* What you will do
In the listing below, locate the line that contains "brown flashlight: 0 -> 4" and the line that contains "grey headphones: 4 -> 3". Restate word for word those two lines and every line between them, and nothing else.

* Task material
= = = = = = =

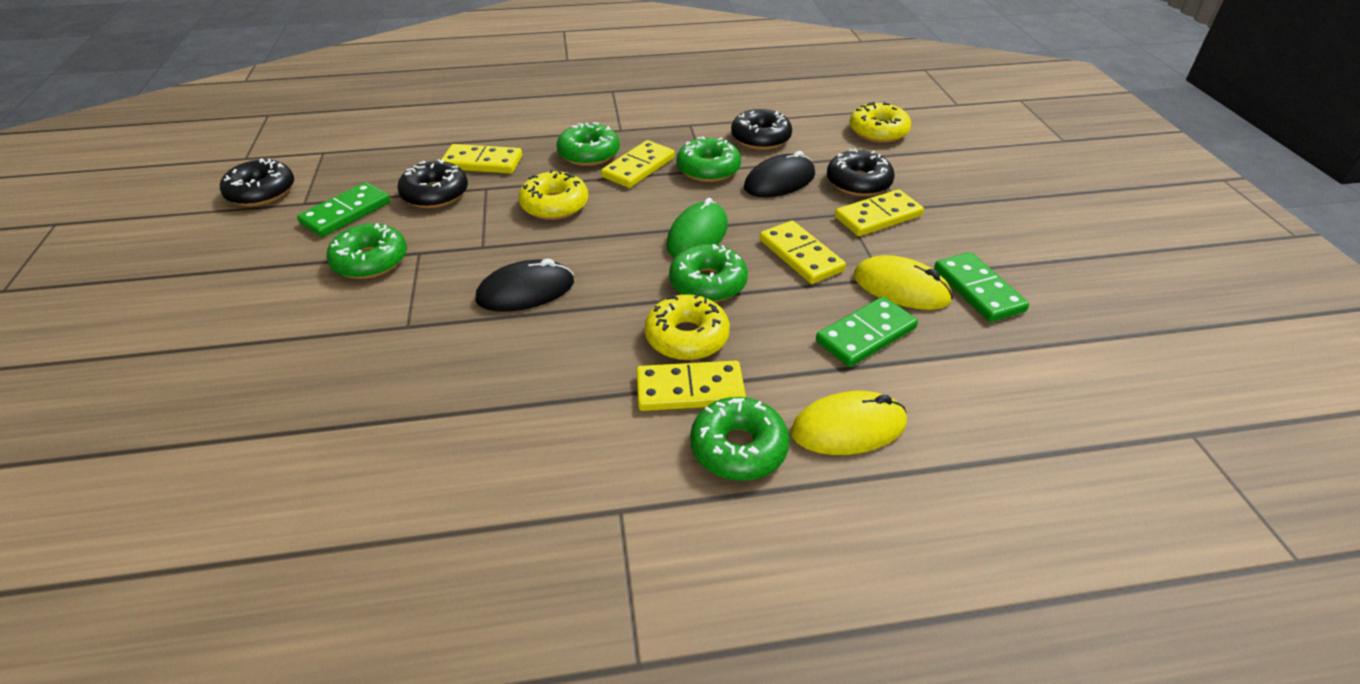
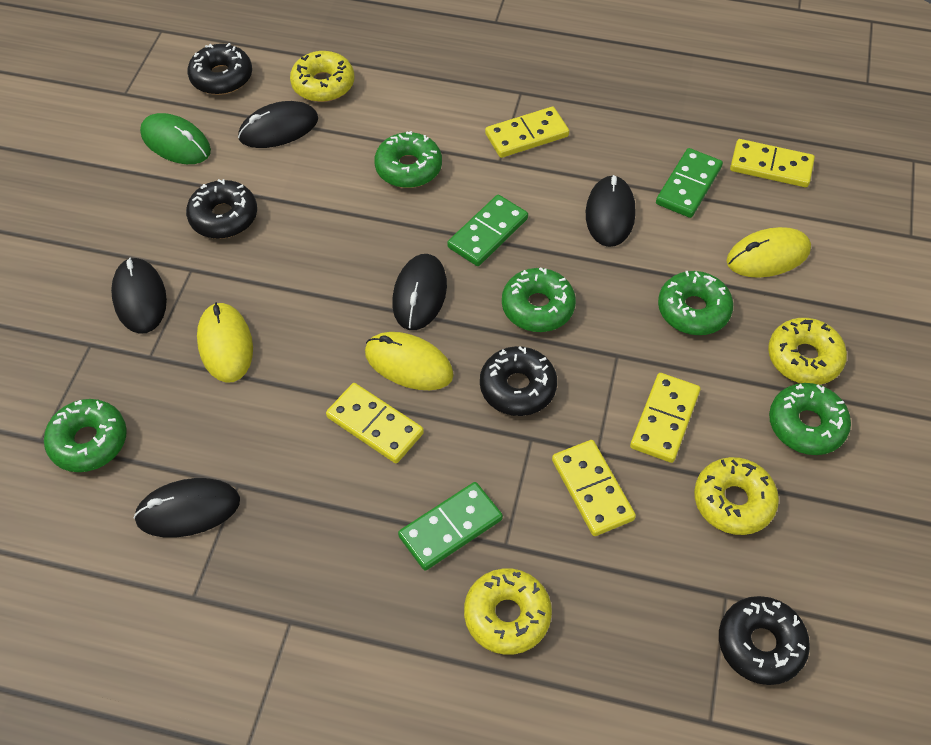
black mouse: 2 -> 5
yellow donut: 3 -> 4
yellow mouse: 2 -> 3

= = = = = = =

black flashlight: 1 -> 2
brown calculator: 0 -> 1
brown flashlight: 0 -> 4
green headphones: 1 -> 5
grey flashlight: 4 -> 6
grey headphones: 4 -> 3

= = = = = = =

* Response to this task
brown flashlight: 0 -> 4
green headphones: 1 -> 5
grey flashlight: 4 -> 6
grey headphones: 4 -> 3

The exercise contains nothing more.